[Start of Attachment]
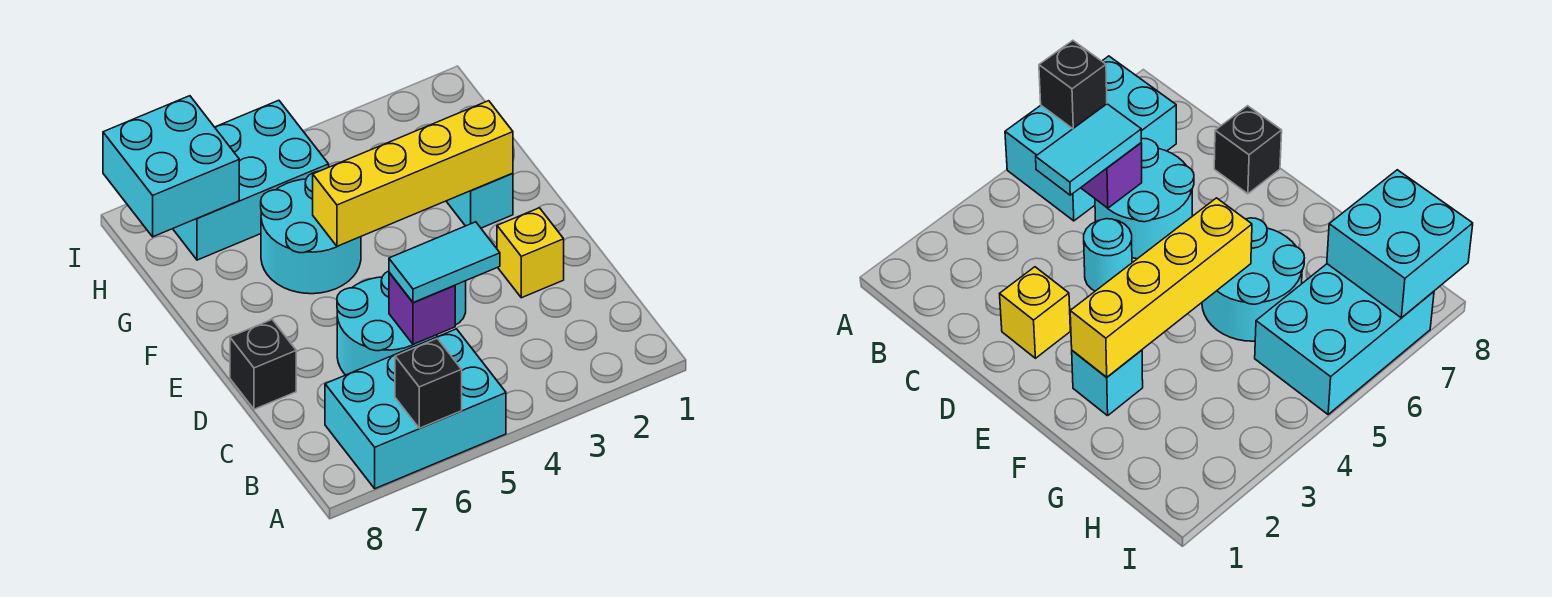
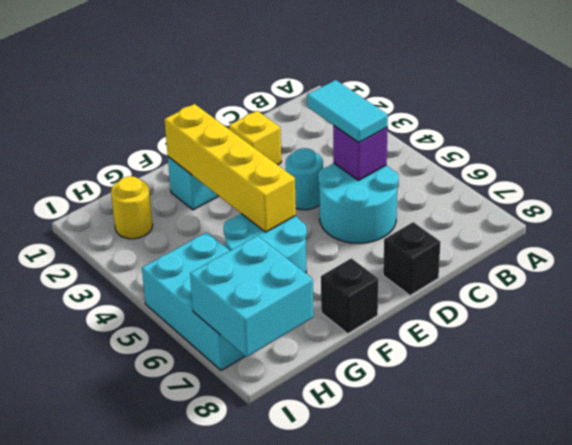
cyan brick A5:B7 level 1 -> none
black brick A6 level 2 -> black brick F8 level 1
none -> yellow round brick H2 level 1

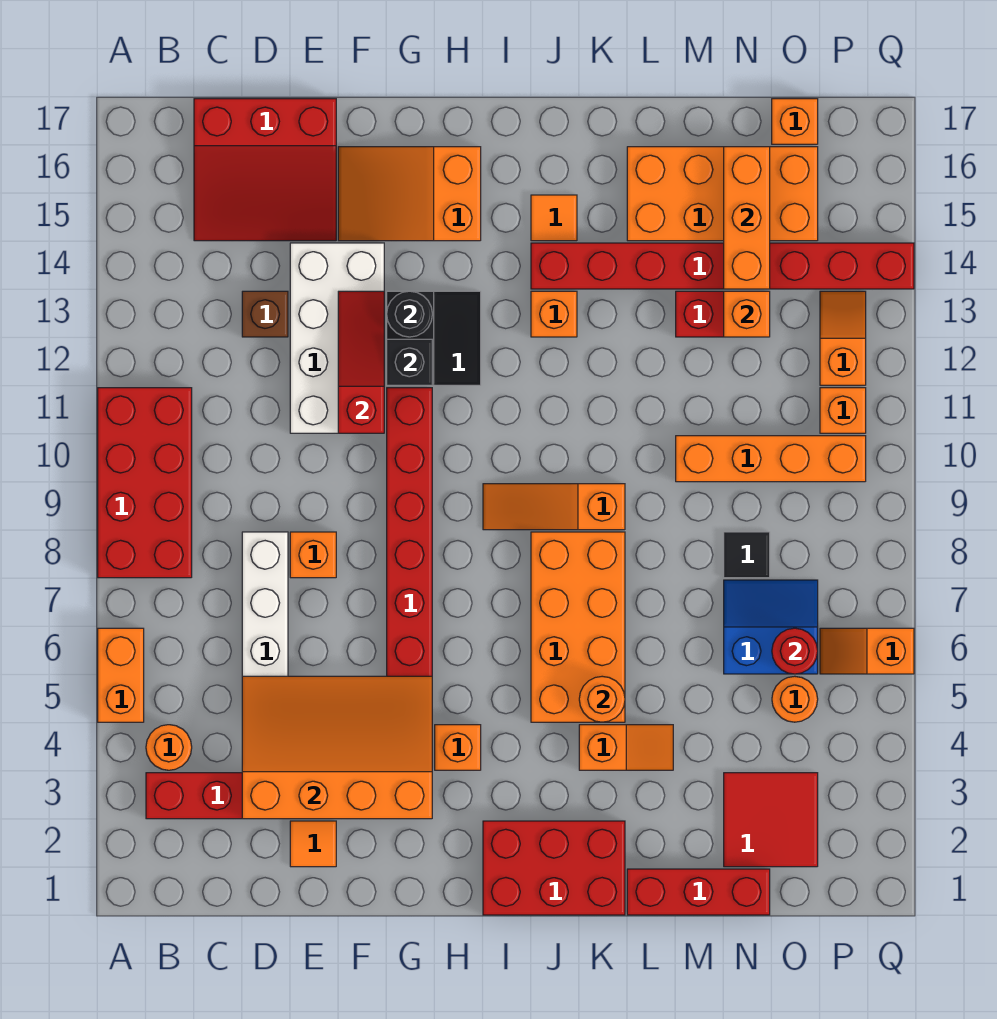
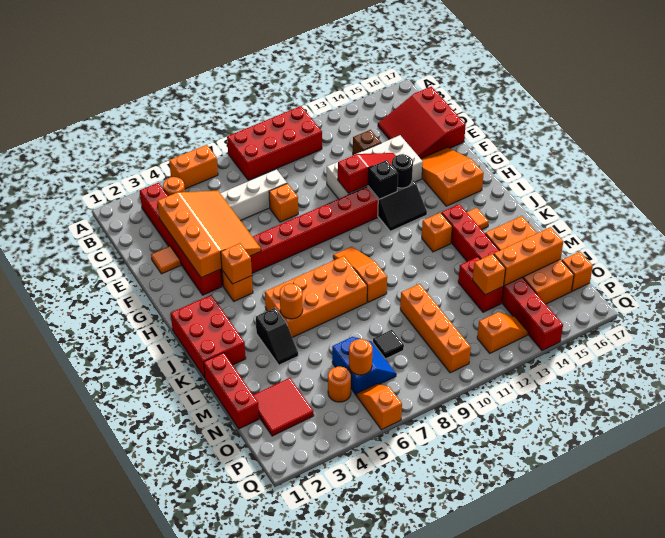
orange slope K4:L4 level 1 top K -> black slope K4:L4 level 1 top K
red round brick O6 level 2 -> orange round brick O6 level 2
orange brick P11 level 1 -> orange brick H4 level 2

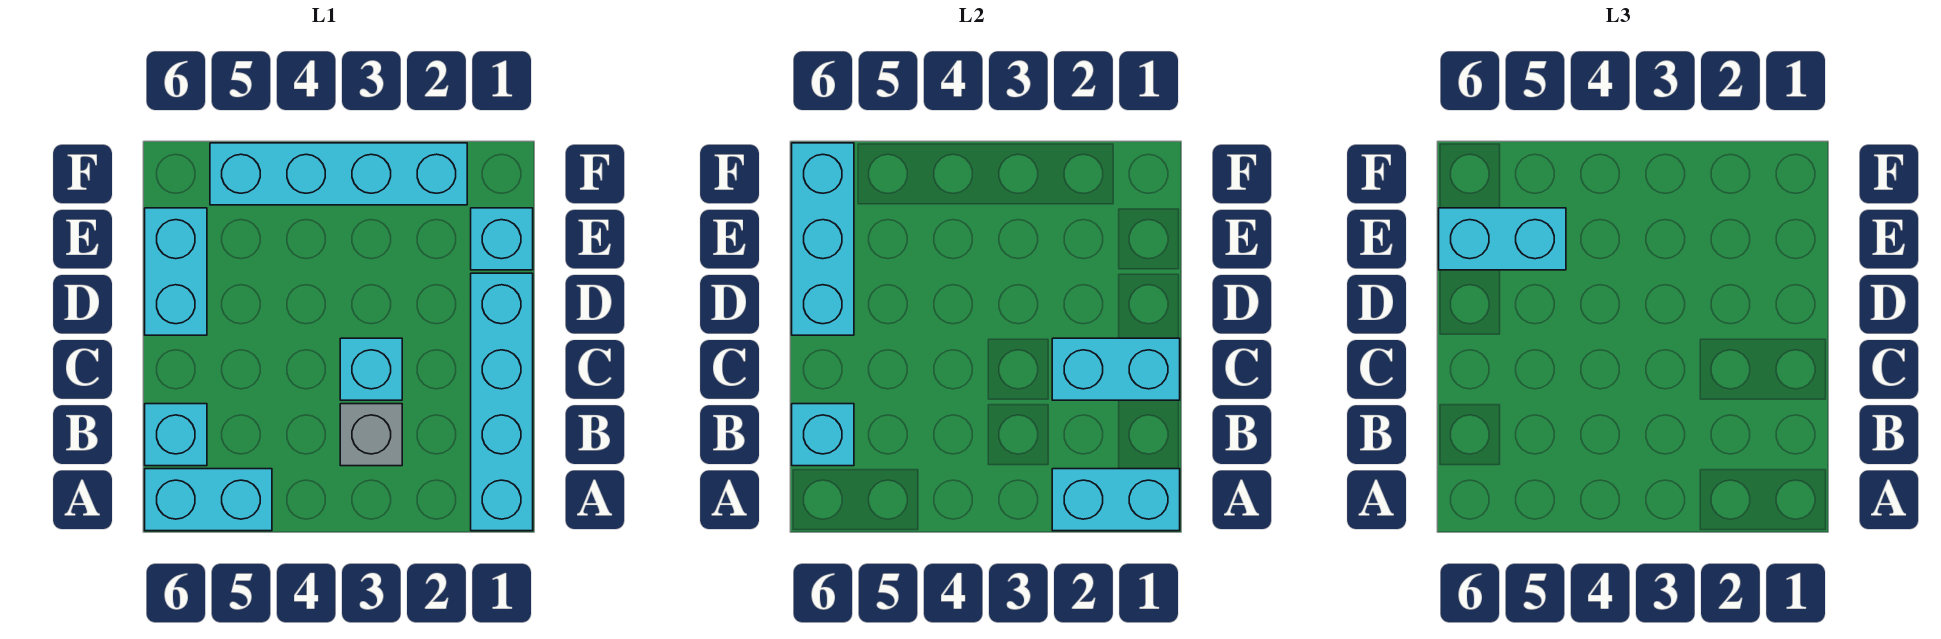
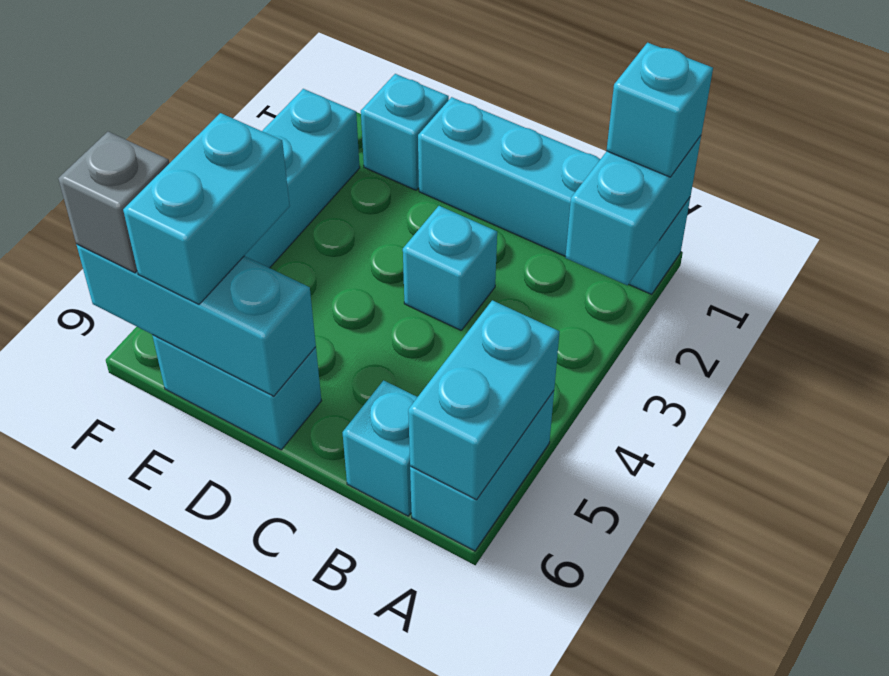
grey brick B3 level 1 -> grey brick F6 level 3
cyan brick B6 level 2 -> cyan brick A1 level 3
cyan brick C1:C2 level 2 -> cyan brick A5:A6 level 2

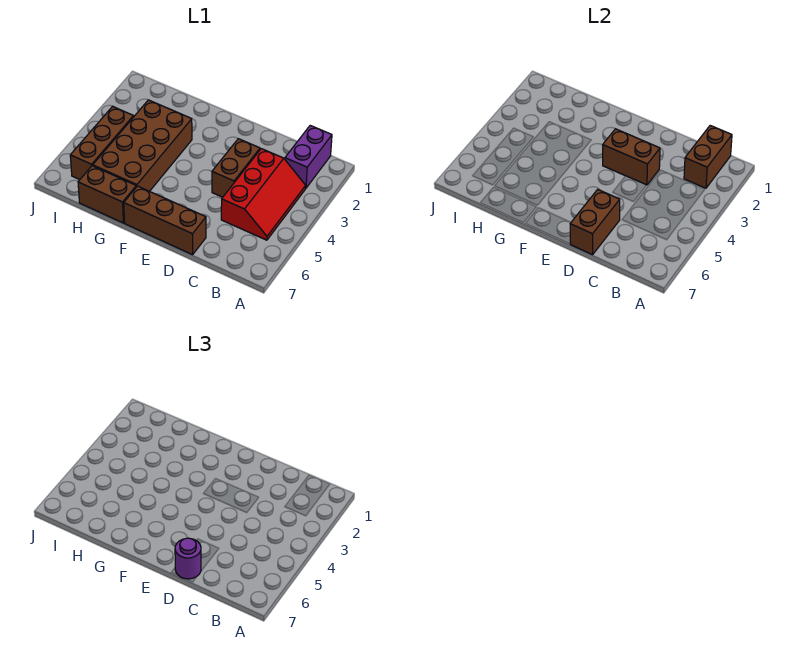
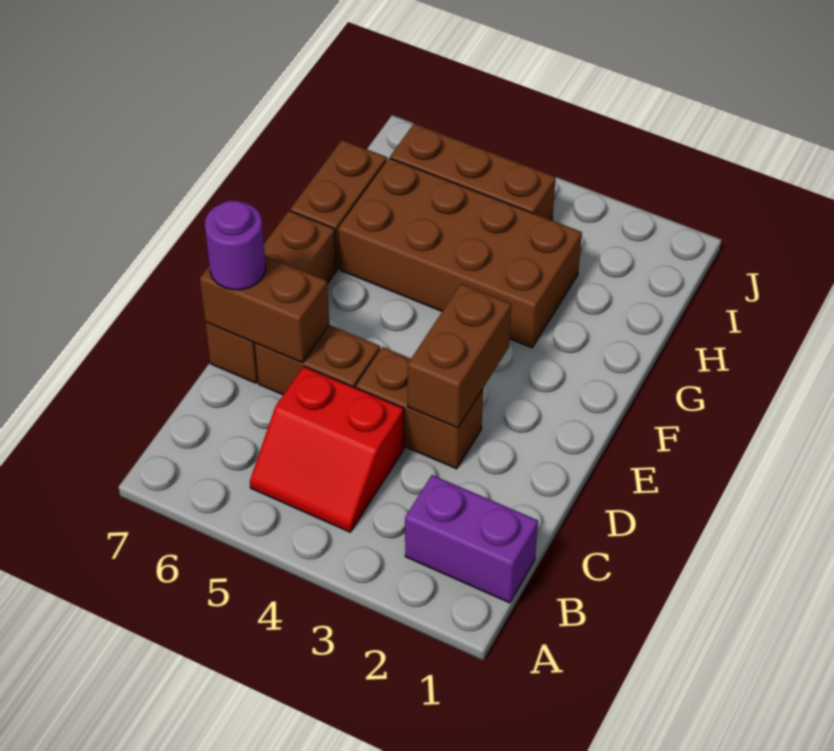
brown brick B1:B2 level 2 -> brown brick D5:D6 level 1
red slope B3:C5 level 1 top C -> red slope B4:C5 level 1 top C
[End of Attachment]
■ WHAT YOU WILL DO
Leave out the images and write out the lines above exactly, from the one with "red round brick" up to and including the one with "cyan brick C1:C2".

■ RESULT OF THIS EXERCISE
red round brick O6 level 2 -> orange round brick O6 level 2
orange brick P11 level 1 -> orange brick H4 level 2

grey brick B3 level 1 -> grey brick F6 level 3
cyan brick B6 level 2 -> cyan brick A1 level 3
cyan brick C1:C2 level 2 -> cyan brick A5:A6 level 2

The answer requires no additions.